DATA FOR REVIEW:
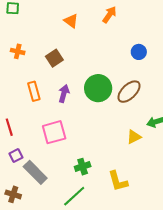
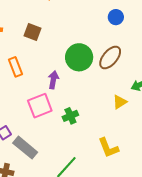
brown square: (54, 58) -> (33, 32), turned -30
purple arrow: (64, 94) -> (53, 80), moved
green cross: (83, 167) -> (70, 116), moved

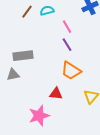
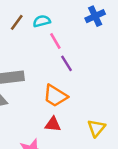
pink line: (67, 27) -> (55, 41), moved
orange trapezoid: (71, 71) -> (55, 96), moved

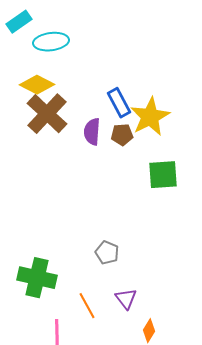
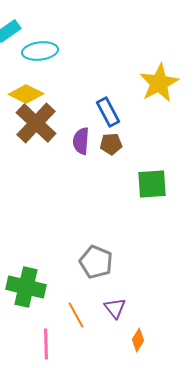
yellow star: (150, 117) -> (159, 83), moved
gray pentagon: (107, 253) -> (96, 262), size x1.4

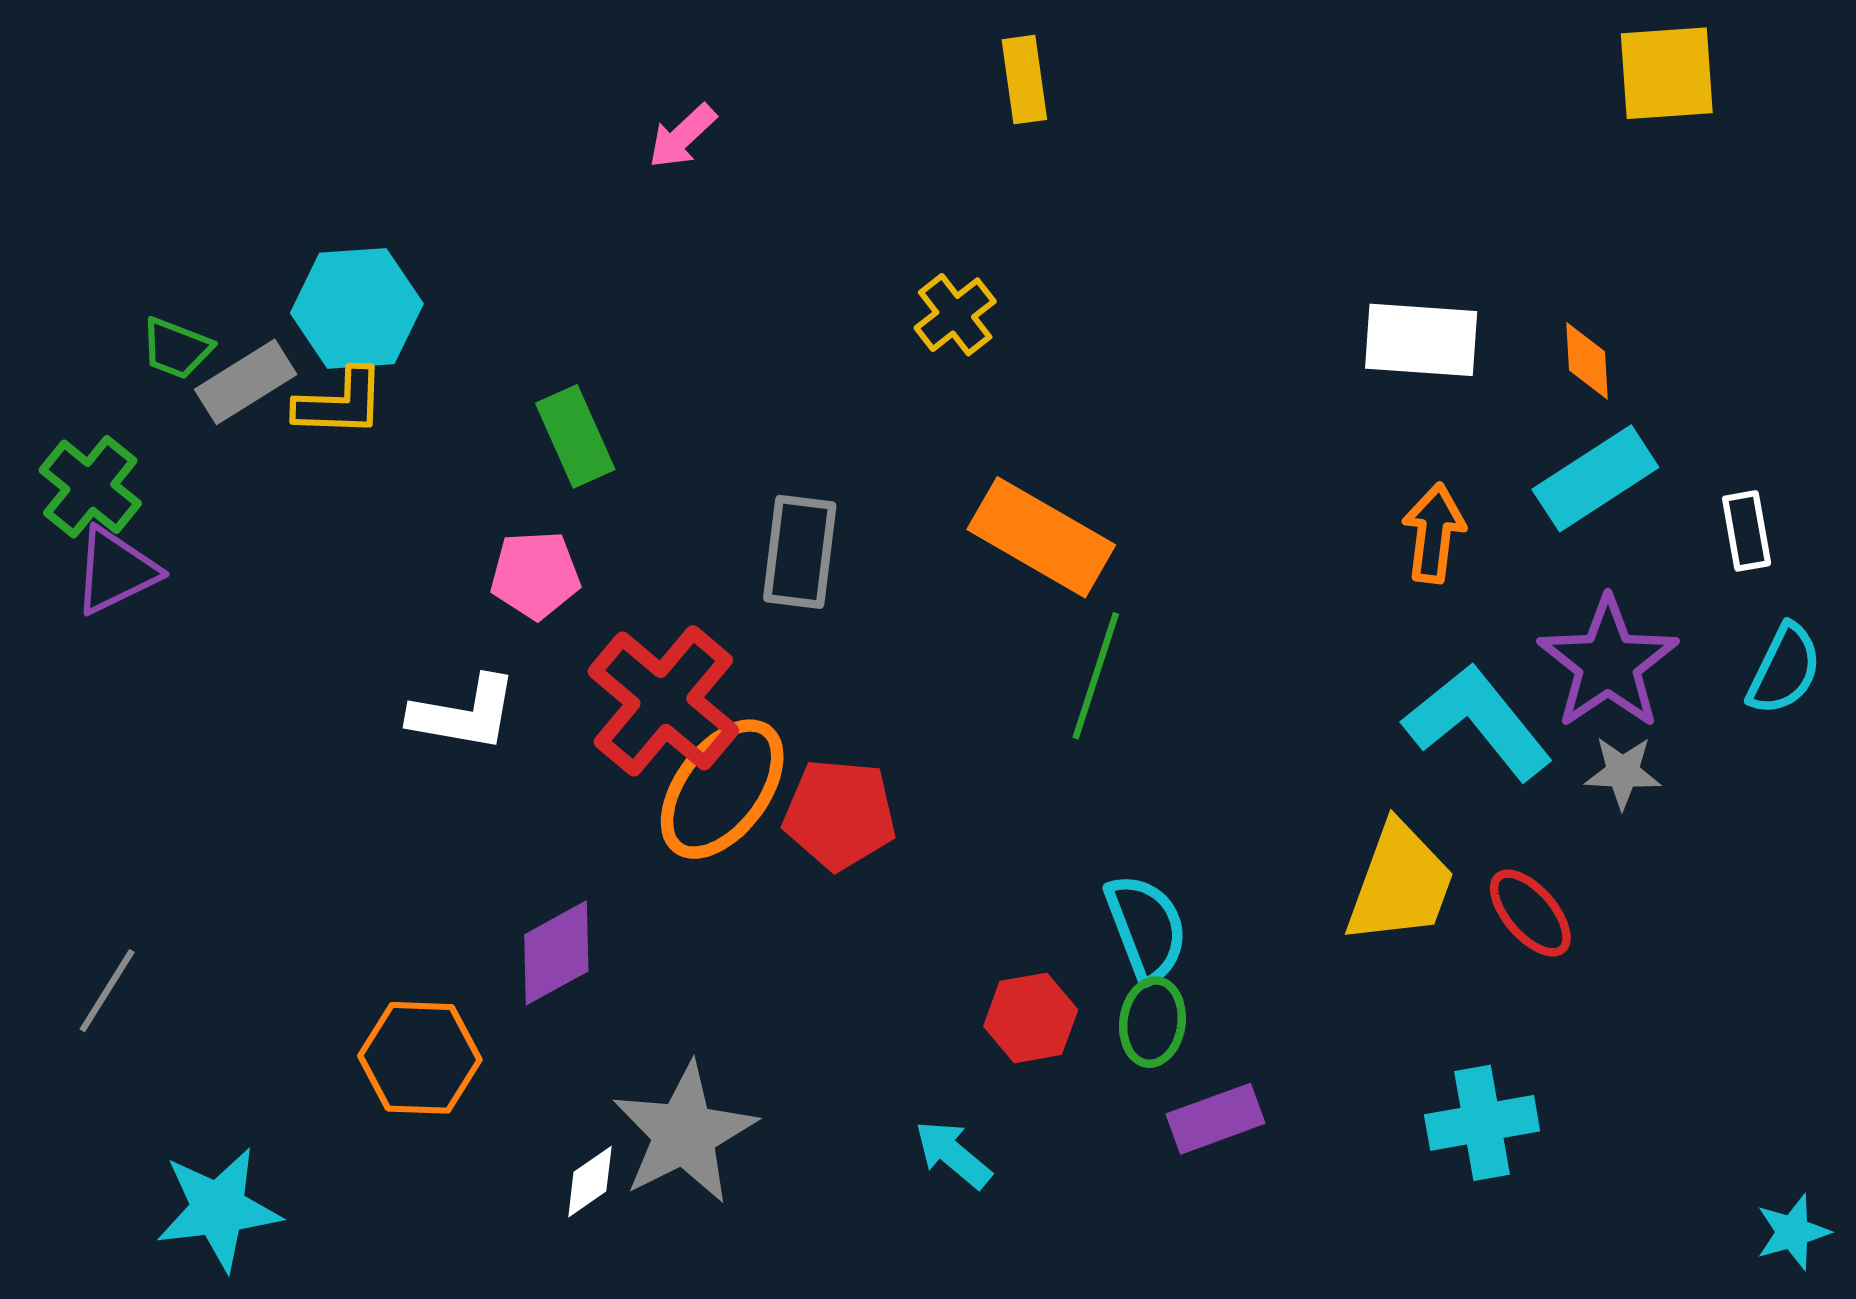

WHAT TO DO: Show all lines in the entries above where the word "moved" appears.

ANSWER TO THE EXERCISE:
purple arrow: (64, 94) -> (53, 80), moved
green cross: (83, 167) -> (70, 116), moved
pink line: (67, 27) -> (55, 41), moved
orange trapezoid: (71, 71) -> (55, 96), moved
yellow star: (150, 117) -> (159, 83), moved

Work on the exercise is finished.